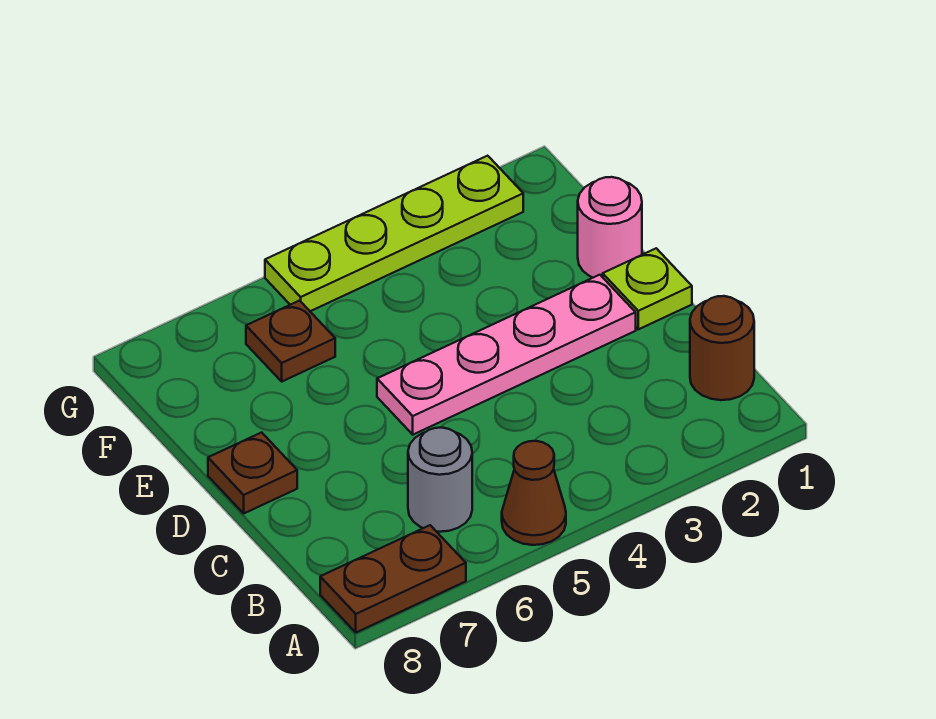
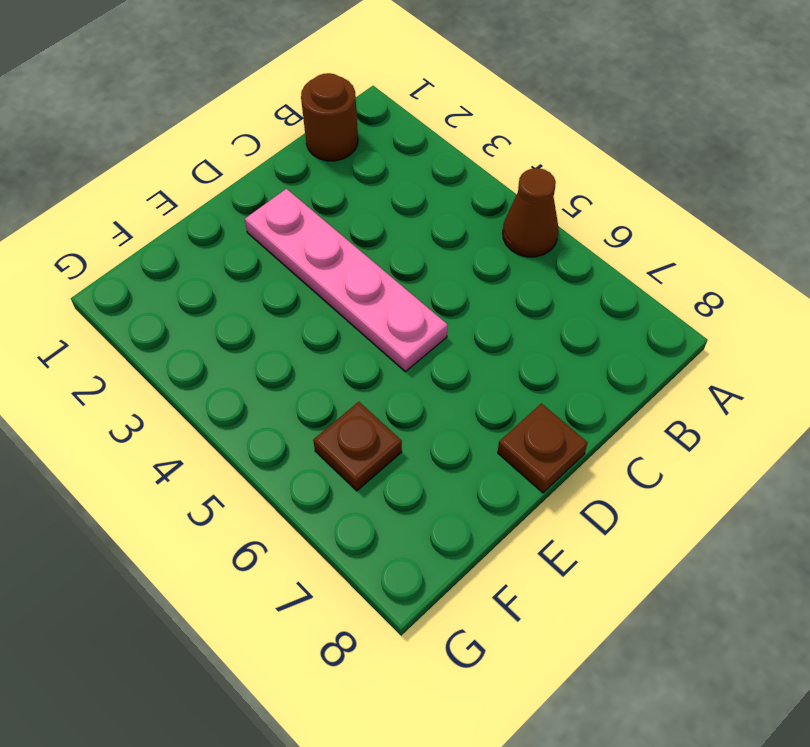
none -> brown plate A7:A8 level 1
none -> grey round brick B6 level 1

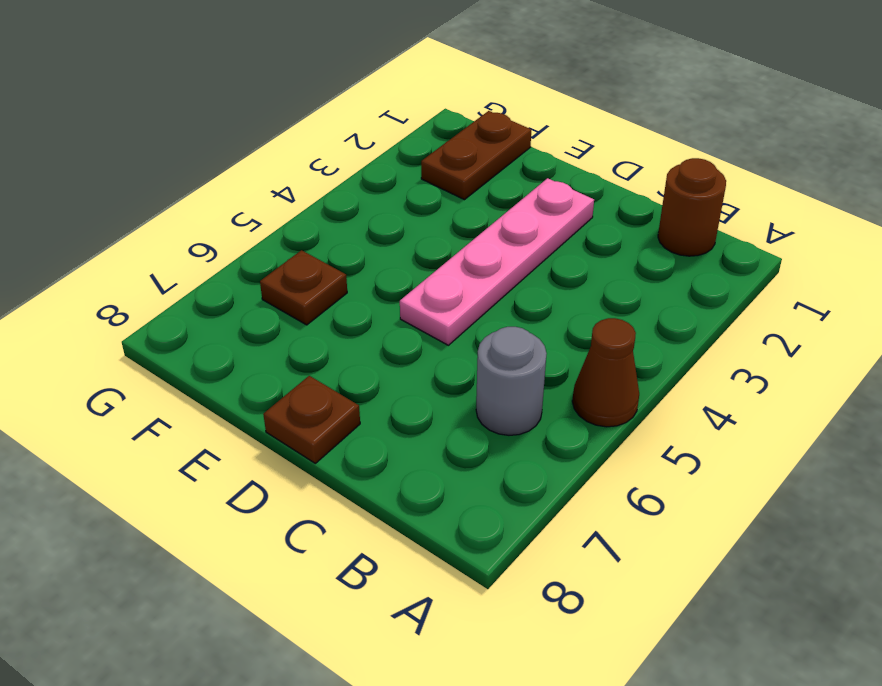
brown plate F1:F2 level 1 -> brown plate A7:A8 level 1
none -> lime plate D1 level 1
none -> pink round brick E1 level 1

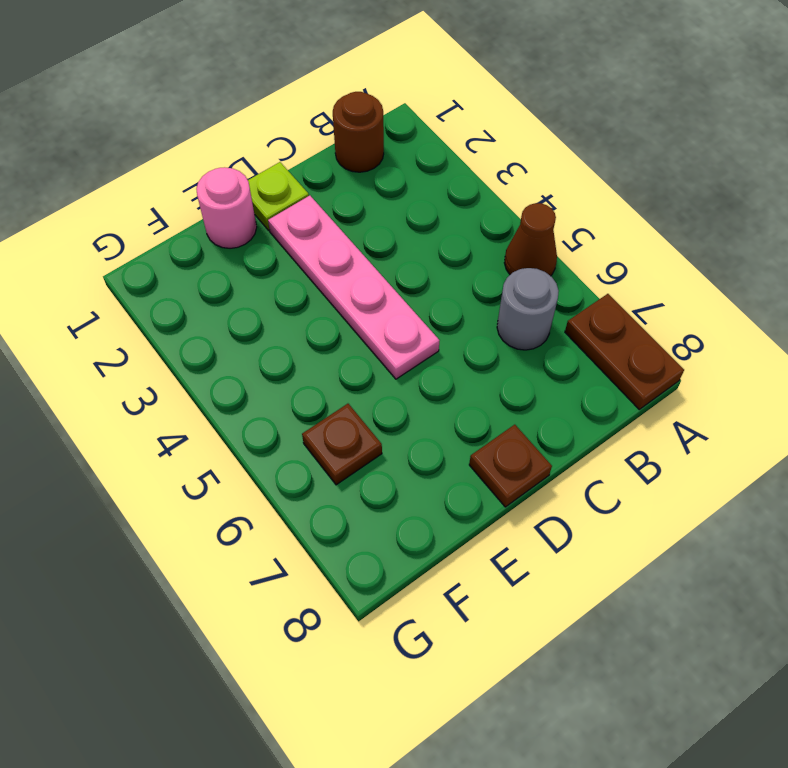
none -> lime plate G2:G5 level 1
....
● **What is required**
The data is to be restated word for word, with any pictures set aside.

● **Result for this exercise**
none -> brown plate A7:A8 level 1
none -> grey round brick B6 level 1

brown plate F1:F2 level 1 -> brown plate A7:A8 level 1
none -> lime plate D1 level 1
none -> pink round brick E1 level 1

none -> lime plate G2:G5 level 1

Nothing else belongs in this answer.